- _YOUR GOAL_:
Copy every line of the records below that holds the word "none".

(STORED DATA Opens)

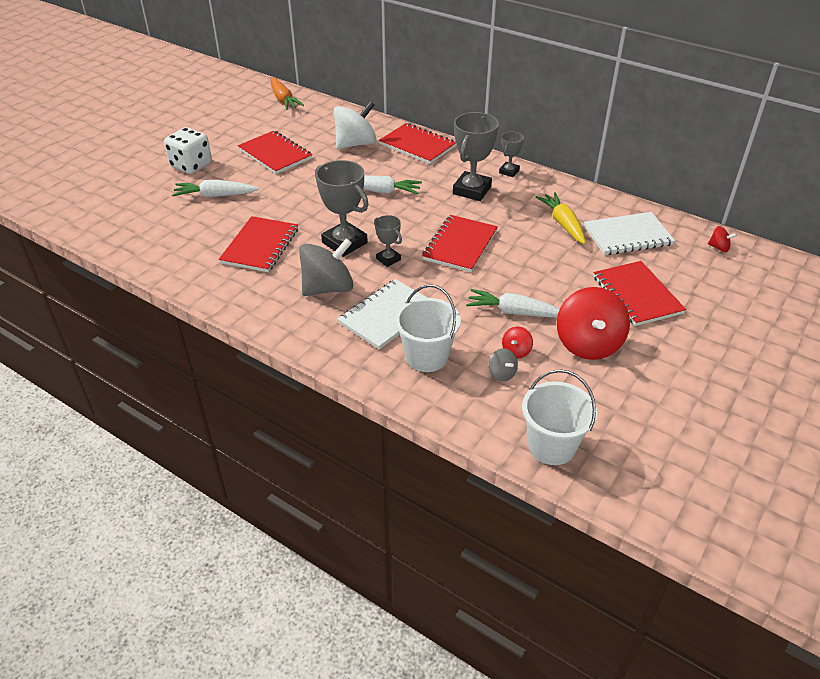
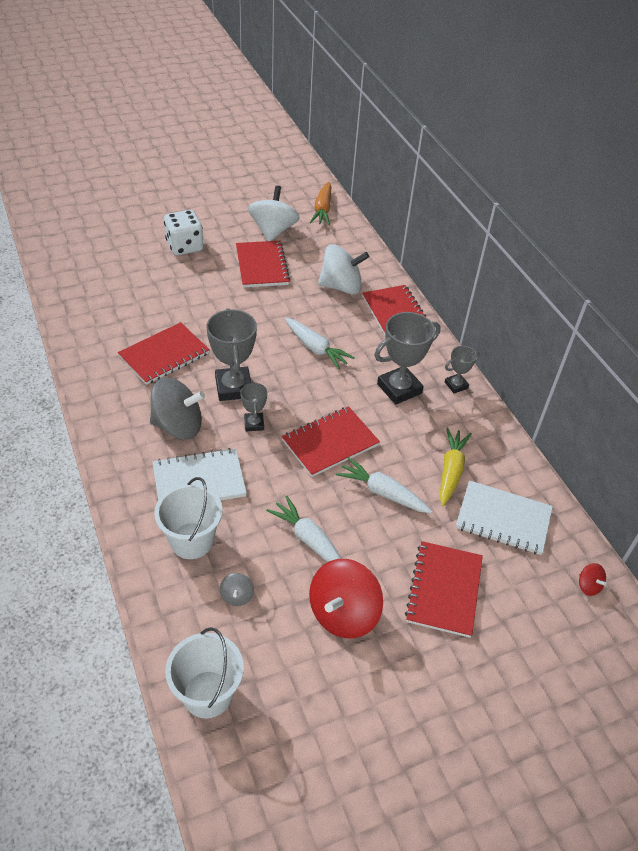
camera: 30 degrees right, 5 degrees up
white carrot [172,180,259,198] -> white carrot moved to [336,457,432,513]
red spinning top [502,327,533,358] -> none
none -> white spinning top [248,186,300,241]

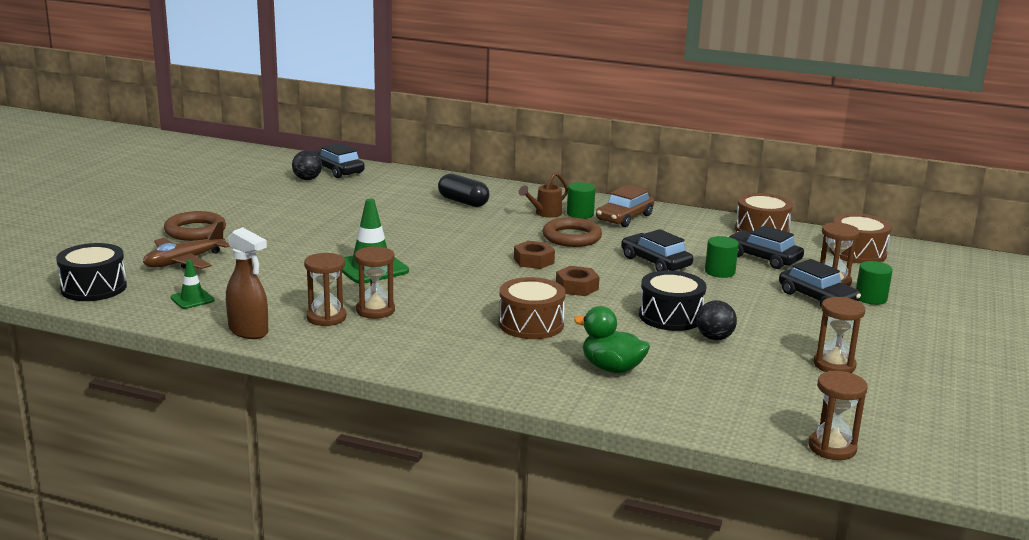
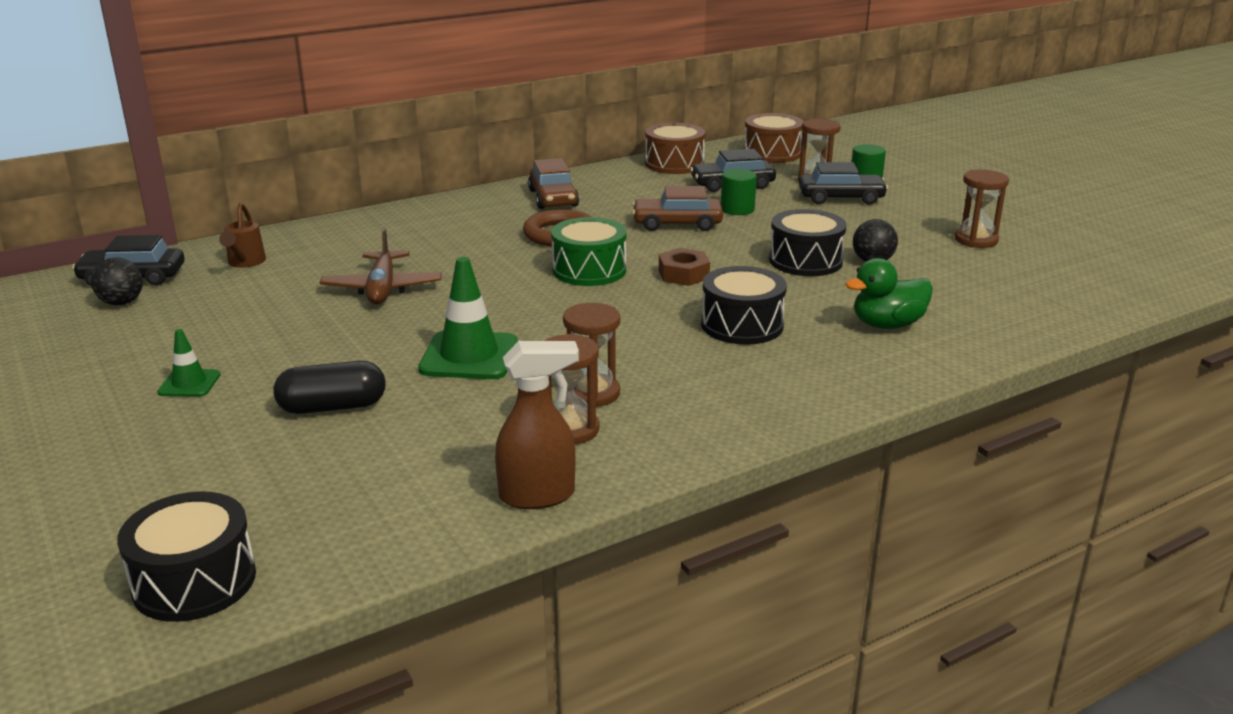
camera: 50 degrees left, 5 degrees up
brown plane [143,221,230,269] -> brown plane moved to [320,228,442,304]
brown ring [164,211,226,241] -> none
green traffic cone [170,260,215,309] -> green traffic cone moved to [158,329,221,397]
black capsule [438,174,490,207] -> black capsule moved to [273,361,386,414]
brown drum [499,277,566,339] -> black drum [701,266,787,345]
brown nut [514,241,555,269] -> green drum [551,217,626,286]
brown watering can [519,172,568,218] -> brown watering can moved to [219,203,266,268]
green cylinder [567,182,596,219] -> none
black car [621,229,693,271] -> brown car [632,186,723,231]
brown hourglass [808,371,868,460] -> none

(STORED DATA Closes)

- _REPLY TO THE EXERCISE_:
red spinning top [502,327,533,358] -> none
none -> white spinning top [248,186,300,241]
brown ring [164,211,226,241] -> none
green cylinder [567,182,596,219] -> none
brown hourglass [808,371,868,460] -> none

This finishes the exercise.